Work item
Retype the data that follows exactly. No pictures belong in the copy.

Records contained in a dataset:
-----
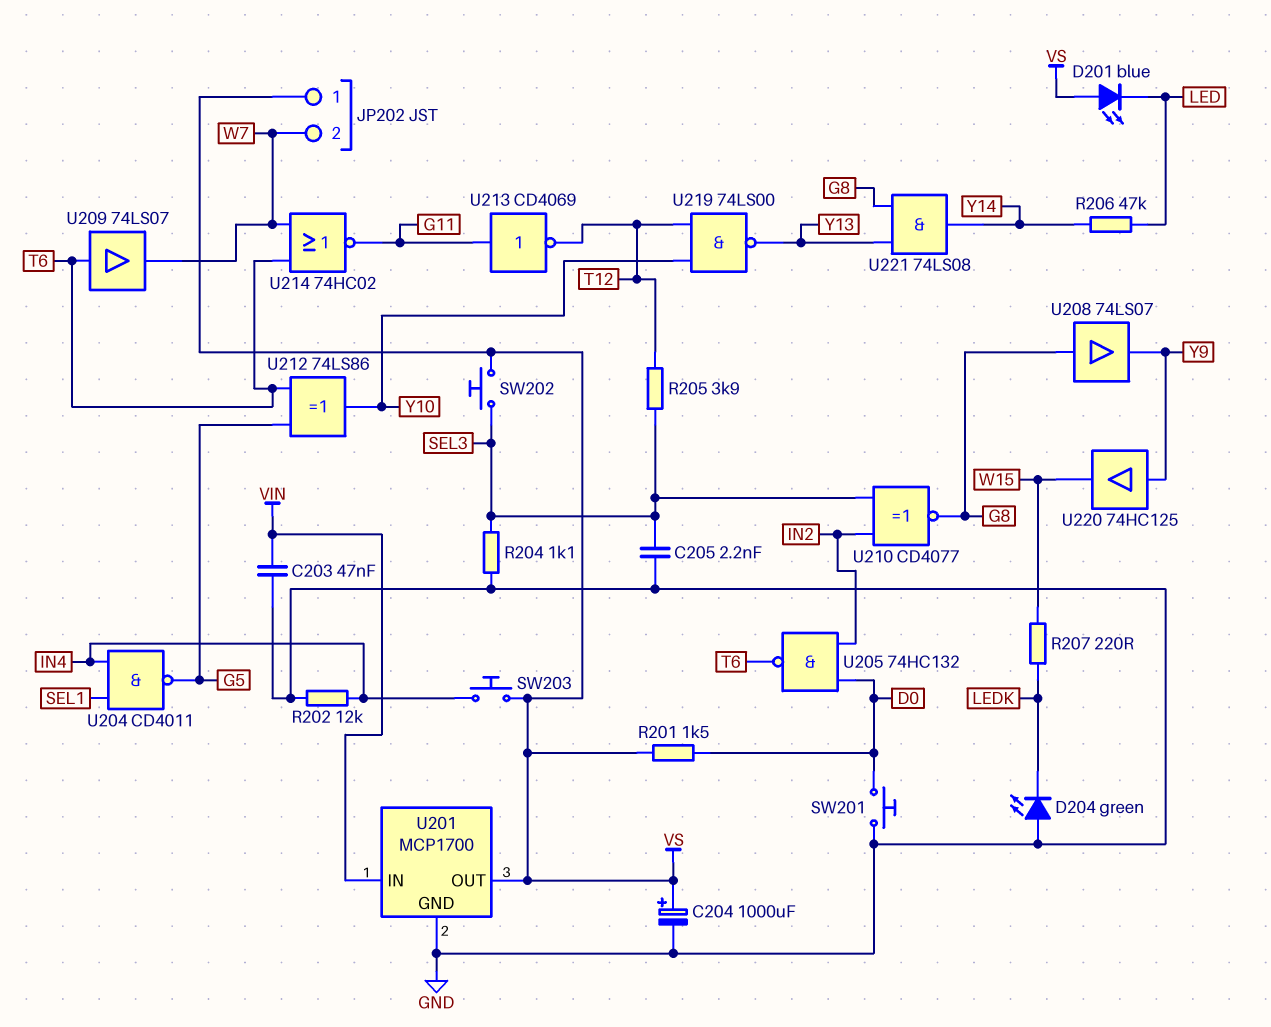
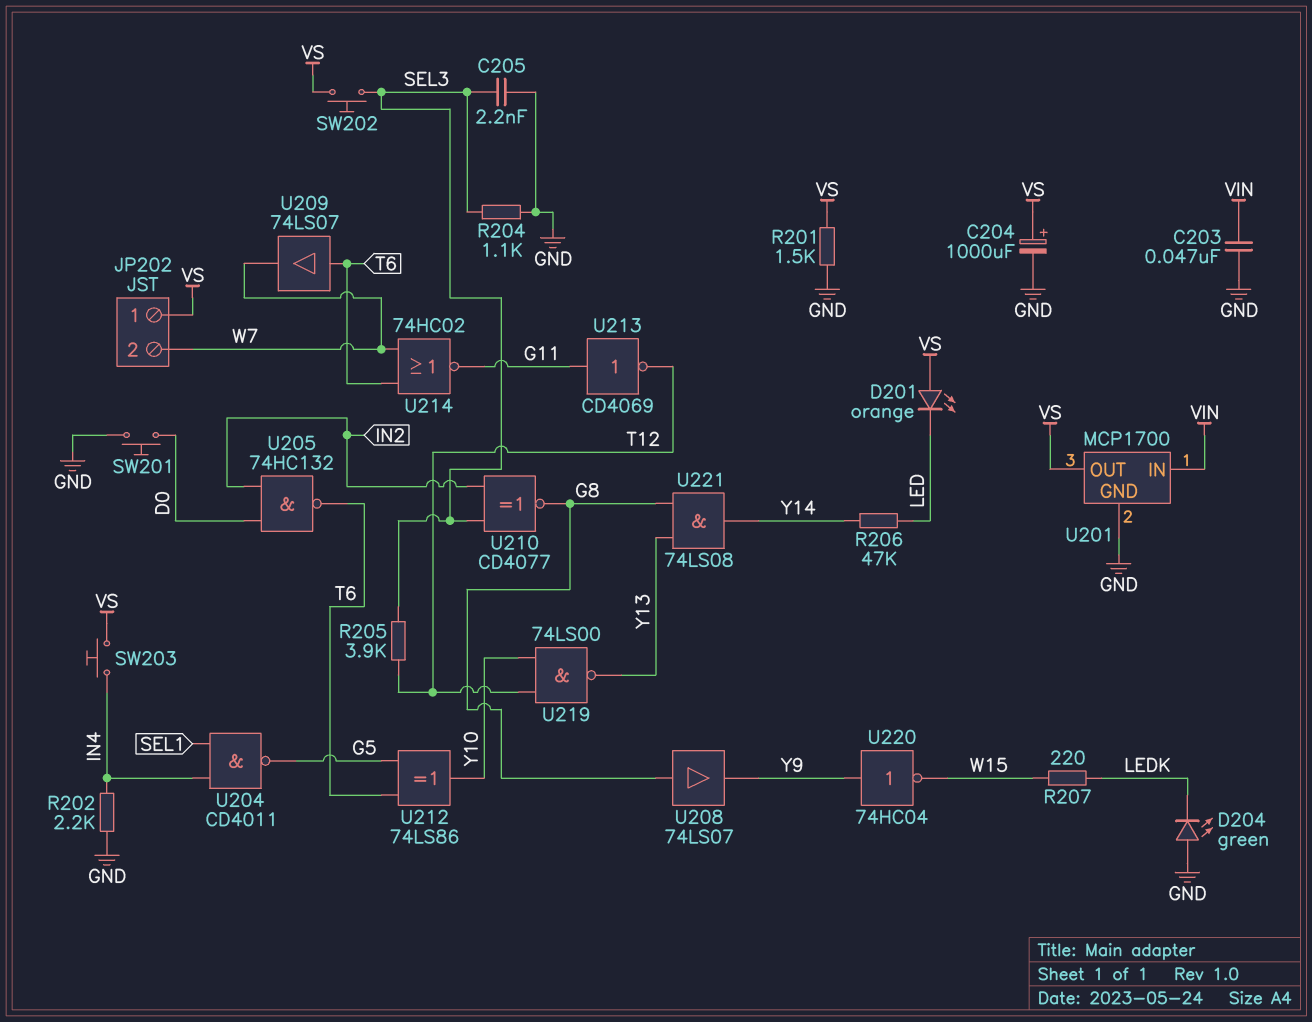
D201: LED blue (A VS, K LED) -> LED orange (A VS, K LED)
R201: 1.5k (D0, VS) -> 1.5k (GND, VS)
R202: 12k (GND, IN4) -> 2.2k (GND, IN4)
U220: buffer 74HC125 (in Y9, out W15) -> NOT 74HC04 (in Y9, out W15)

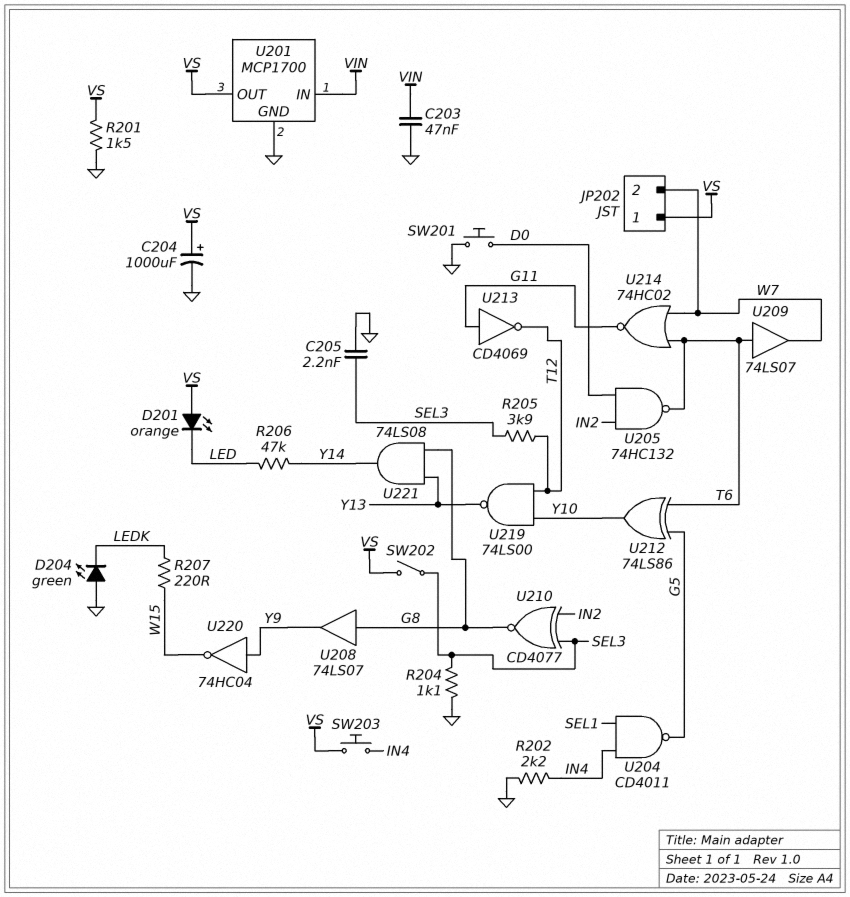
SW202: button (SEL3, VS) -> switch (SEL3, VS)

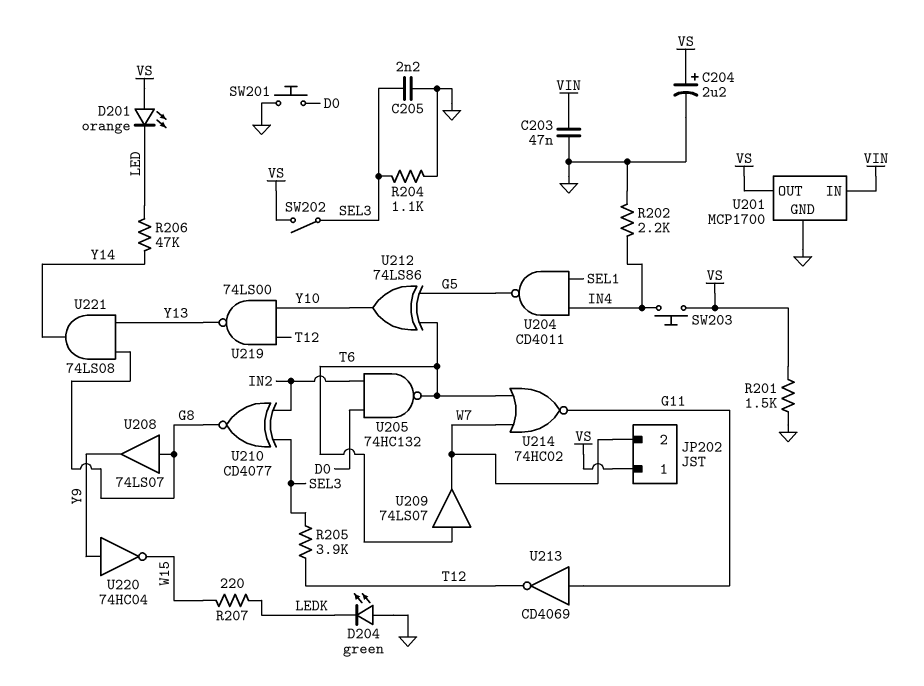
C204: 1000uF (plus VS, minus GND) -> 2.2uF (plus VS, minus GND)

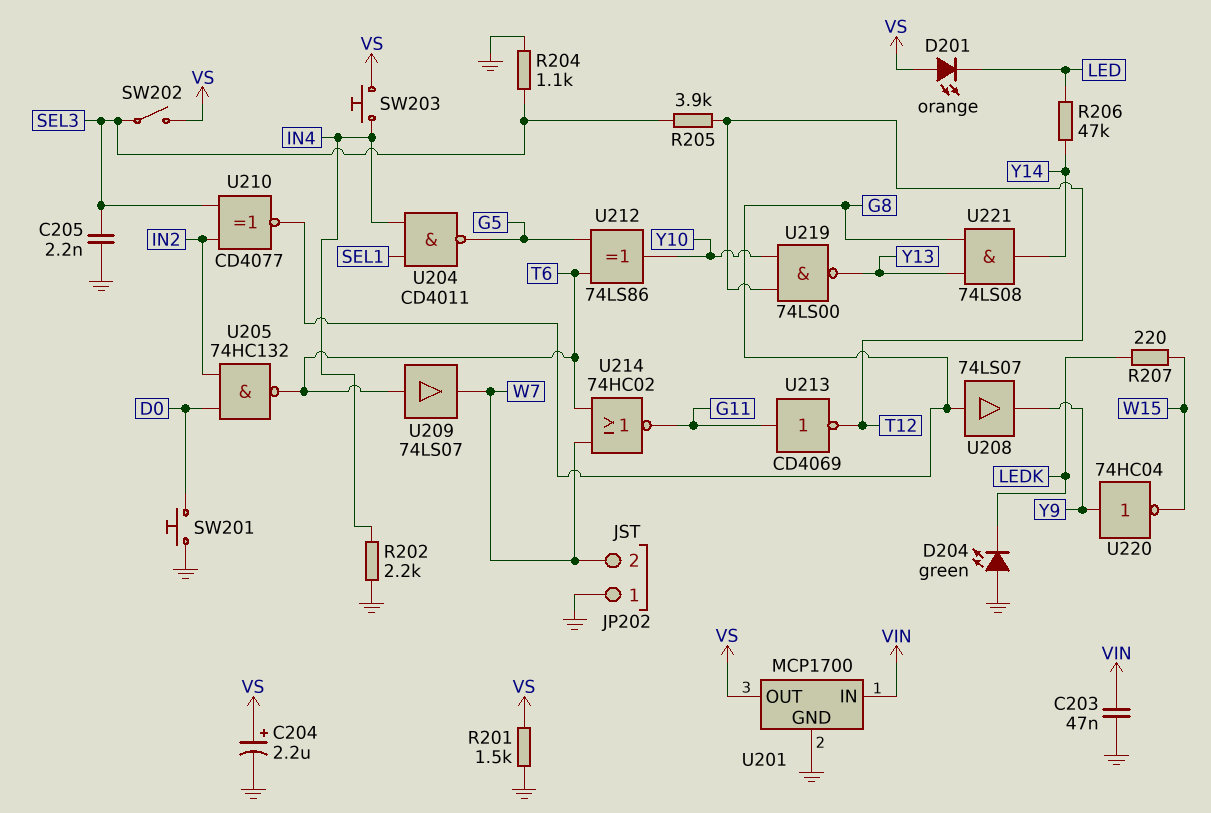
JP202 pin 1: VS -> GND

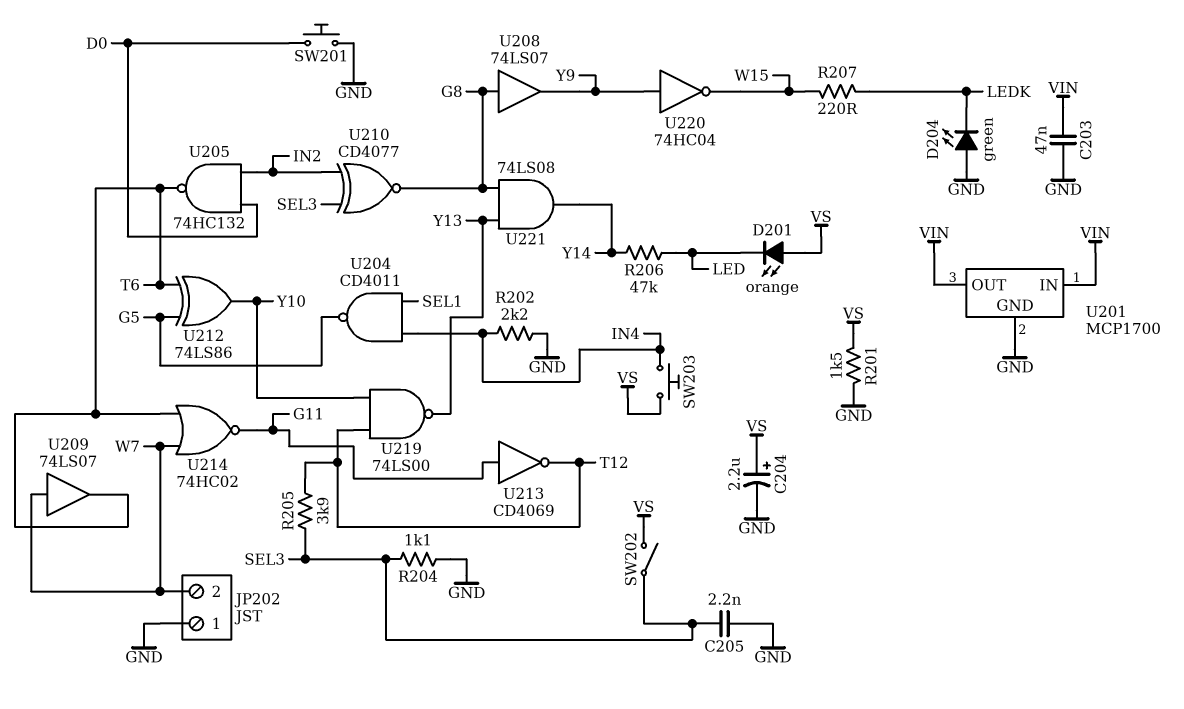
U201 pin OUT: VS -> VIN
U209: buffer 74LS07 (in T6, out W7) -> buffer 74LS07 (in W7, out T6)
-----
The answer
D201: LED blue (A VS, K LED) -> LED orange (A VS, K LED)
R201: 1.5k (D0, VS) -> 1.5k (GND, VS)
R202: 12k (GND, IN4) -> 2.2k (GND, IN4)
U220: buffer 74HC125 (in Y9, out W15) -> NOT 74HC04 (in Y9, out W15)

SW202: button (SEL3, VS) -> switch (SEL3, VS)

C204: 1000uF (plus VS, minus GND) -> 2.2uF (plus VS, minus GND)

JP202 pin 1: VS -> GND

U201 pin OUT: VS -> VIN
U209: buffer 74LS07 (in T6, out W7) -> buffer 74LS07 (in W7, out T6)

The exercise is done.